■ Problem to solve:
Output the records exactly, and drop each picture.

[Object correspondence data]
################

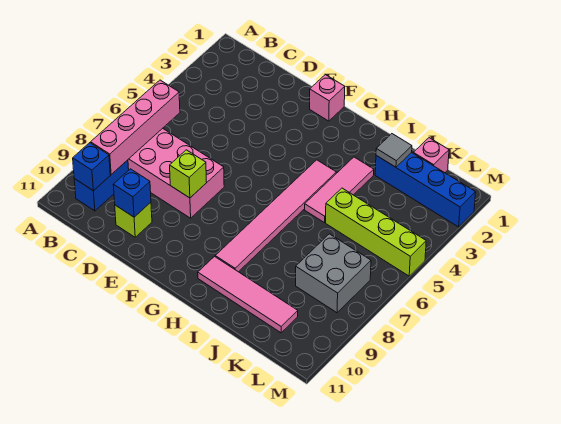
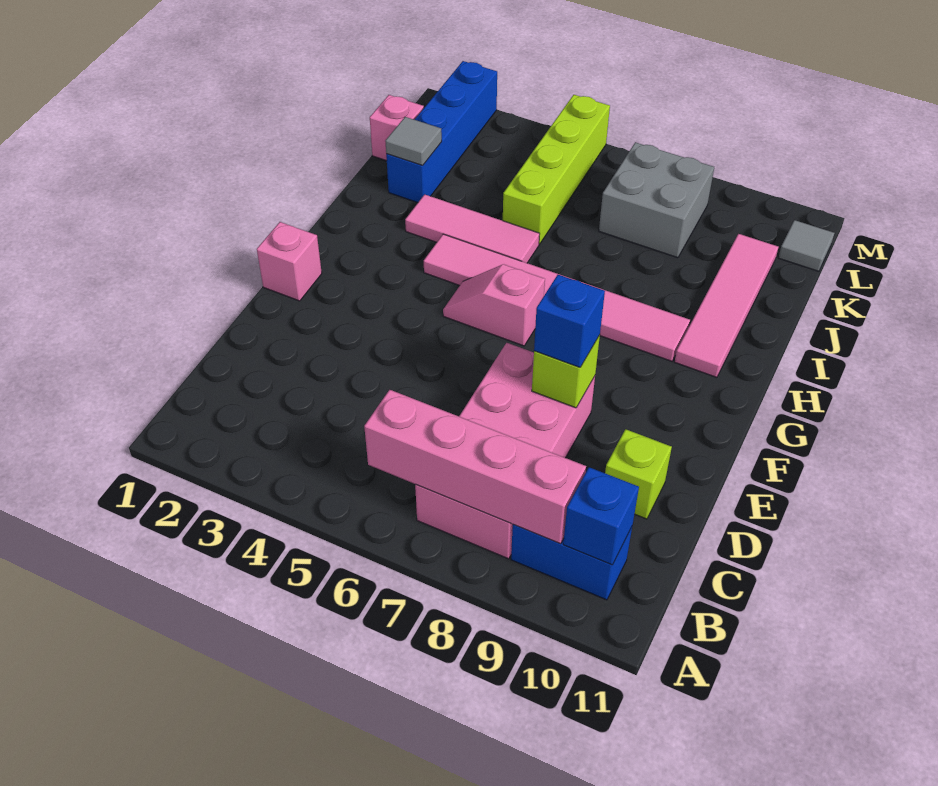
blue brick D10 level 2 -> blue brick E8 level 3
none -> pink slope G5:G6 level 1 top 6
none -> grey tile L11 level 1

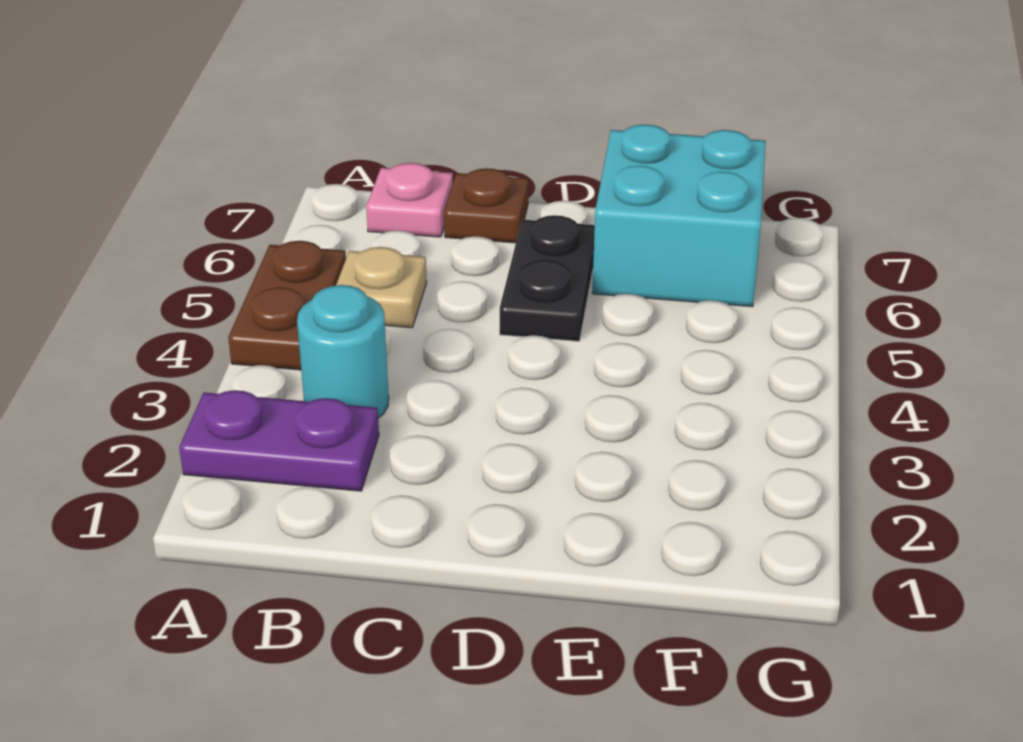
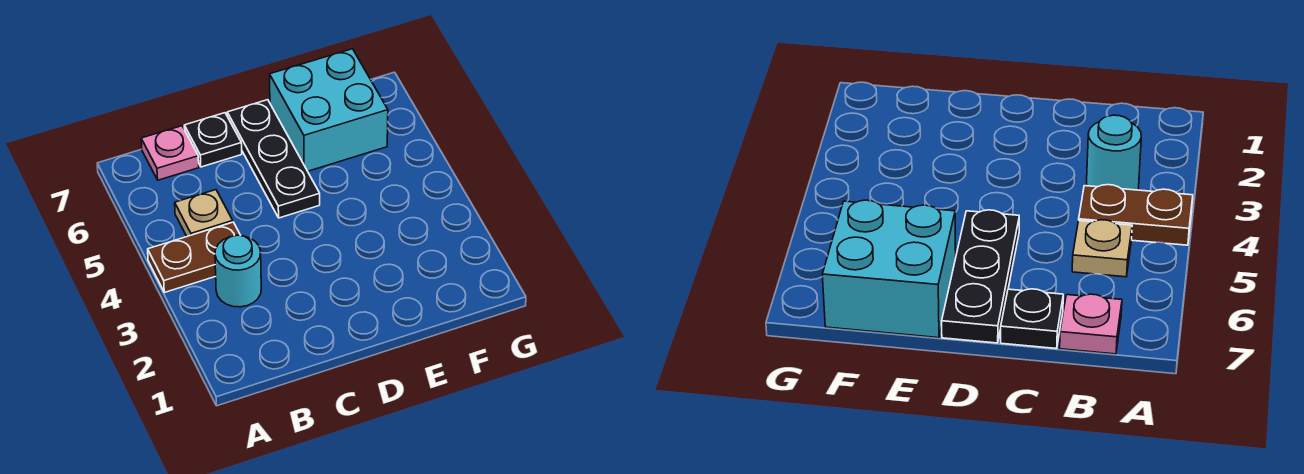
purple plate A2:B2 level 1 -> none
brown plate A4:A5 level 1 -> brown plate A4:B4 level 1
brown plate C7 level 1 -> black plate C7 level 1
black plate D5:D6 level 1 -> black plate D5:D7 level 1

################

■ Answer:
blue brick D10 level 2 -> blue brick E8 level 3
none -> pink slope G5:G6 level 1 top 6
none -> grey tile L11 level 1

purple plate A2:B2 level 1 -> none
brown plate A4:A5 level 1 -> brown plate A4:B4 level 1
brown plate C7 level 1 -> black plate C7 level 1
black plate D5:D6 level 1 -> black plate D5:D7 level 1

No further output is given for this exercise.